Return the full listing word for word, but drop every picture from it.

• • •

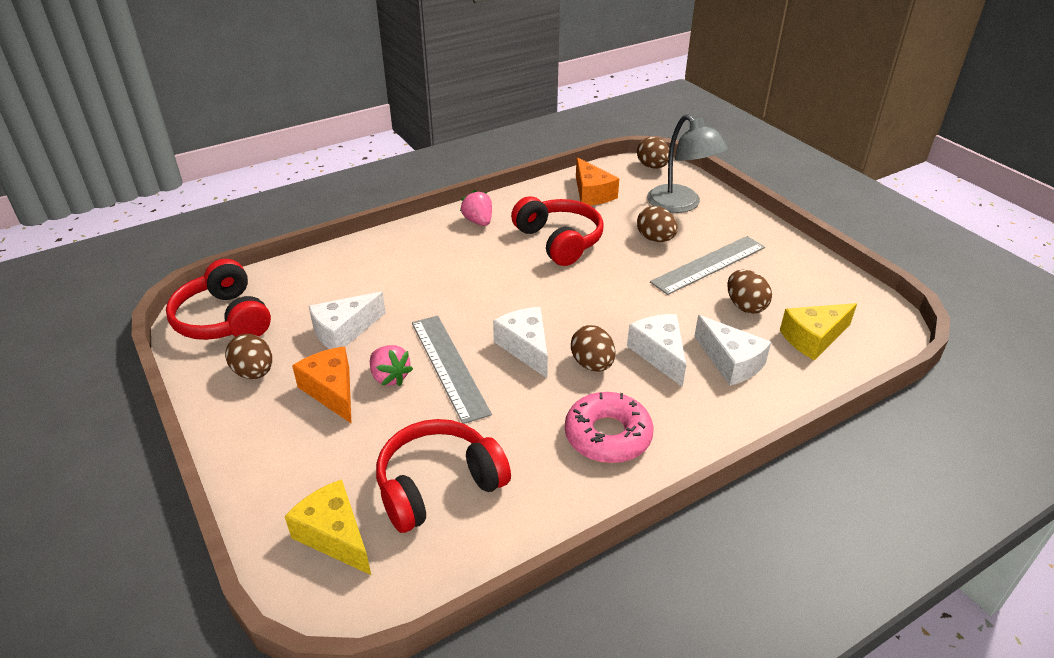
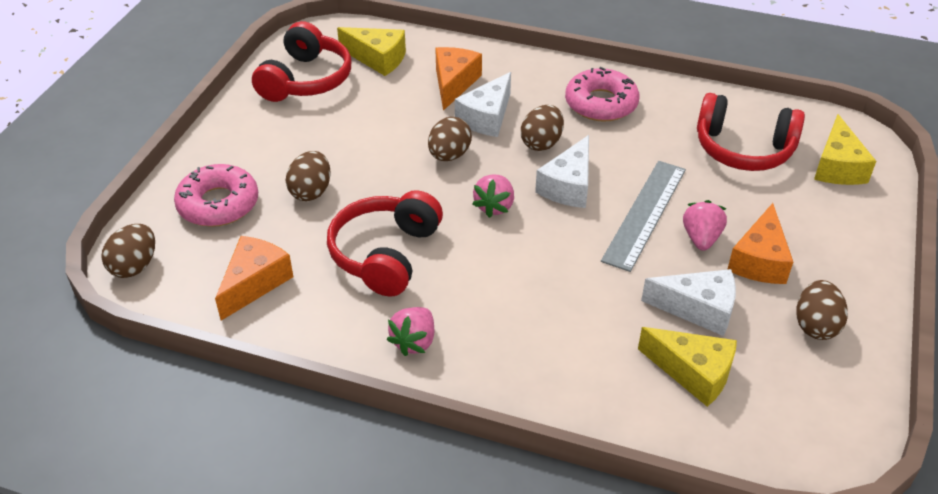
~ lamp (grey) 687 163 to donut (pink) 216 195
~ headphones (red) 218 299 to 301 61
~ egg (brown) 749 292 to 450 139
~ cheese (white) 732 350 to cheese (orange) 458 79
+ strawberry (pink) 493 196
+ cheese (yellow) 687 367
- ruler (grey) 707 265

• • •

_Completed exercise_
~ lamp (grey) 687 163 to donut (pink) 216 195
~ headphones (red) 218 299 to 301 61
~ egg (brown) 749 292 to 450 139
~ cheese (white) 732 350 to cheese (orange) 458 79
+ strawberry (pink) 493 196
+ cheese (yellow) 687 367
- ruler (grey) 707 265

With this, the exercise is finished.